Given information:
== == ==
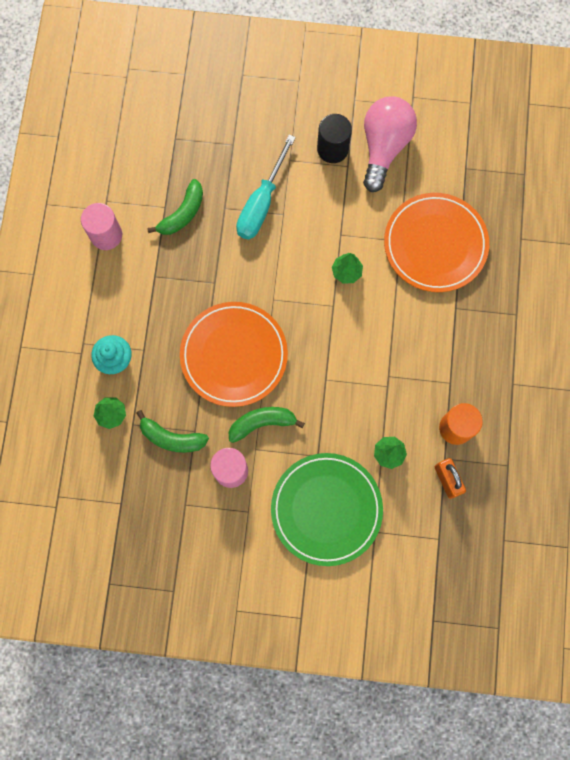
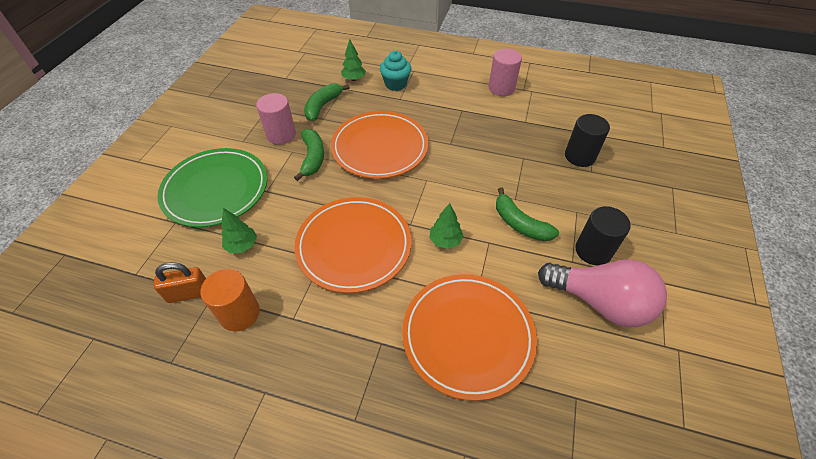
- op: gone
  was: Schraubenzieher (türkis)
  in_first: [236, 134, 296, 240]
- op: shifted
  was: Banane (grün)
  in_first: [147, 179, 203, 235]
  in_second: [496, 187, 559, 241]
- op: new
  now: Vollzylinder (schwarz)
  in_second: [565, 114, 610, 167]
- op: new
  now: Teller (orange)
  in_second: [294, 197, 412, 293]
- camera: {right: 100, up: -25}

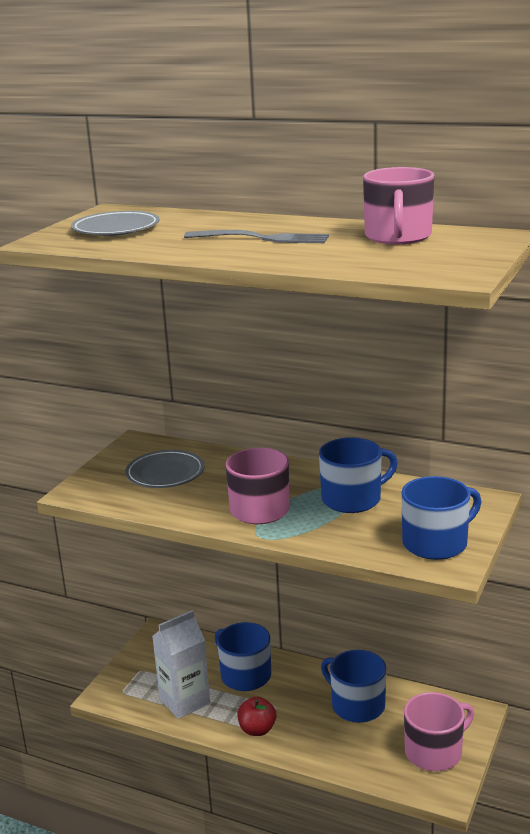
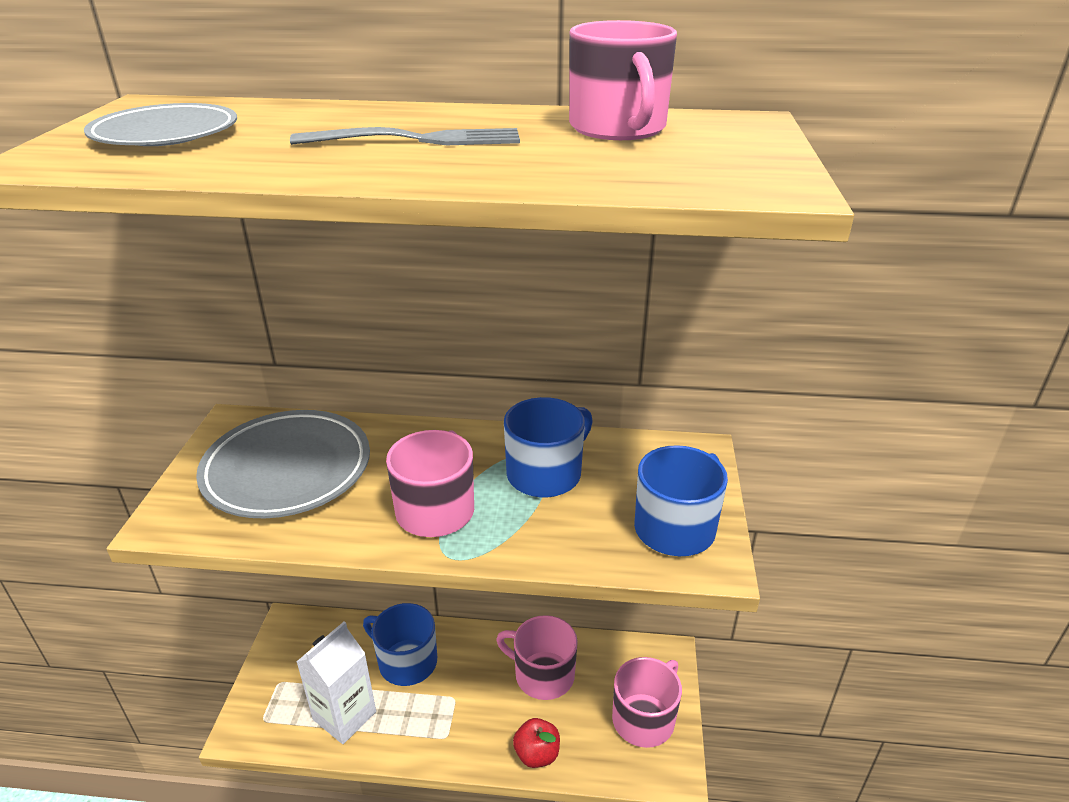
- op: scaled
  was: Teller (grau)
  in_first: [125, 450, 205, 488]
  in_second: [196, 410, 370, 518]
  ratio: 1.57
- op: repainted
  was: Tasse (blau)
  now: Tasse (rosa)
  in_first: [321, 650, 386, 723]
  in_second: [496, 615, 578, 700]
- op: shifted
  was: Apfel (rot)
  in_first: [237, 697, 276, 736]
  in_second: [513, 718, 560, 768]
- camera: {right: -20, up: 10}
== == ==
Task to complete: Show, from the records above, every line that includes "camera".

Output for this exercise:
- camera: {right: 100, up: -25}
- camera: {right: -20, up: 10}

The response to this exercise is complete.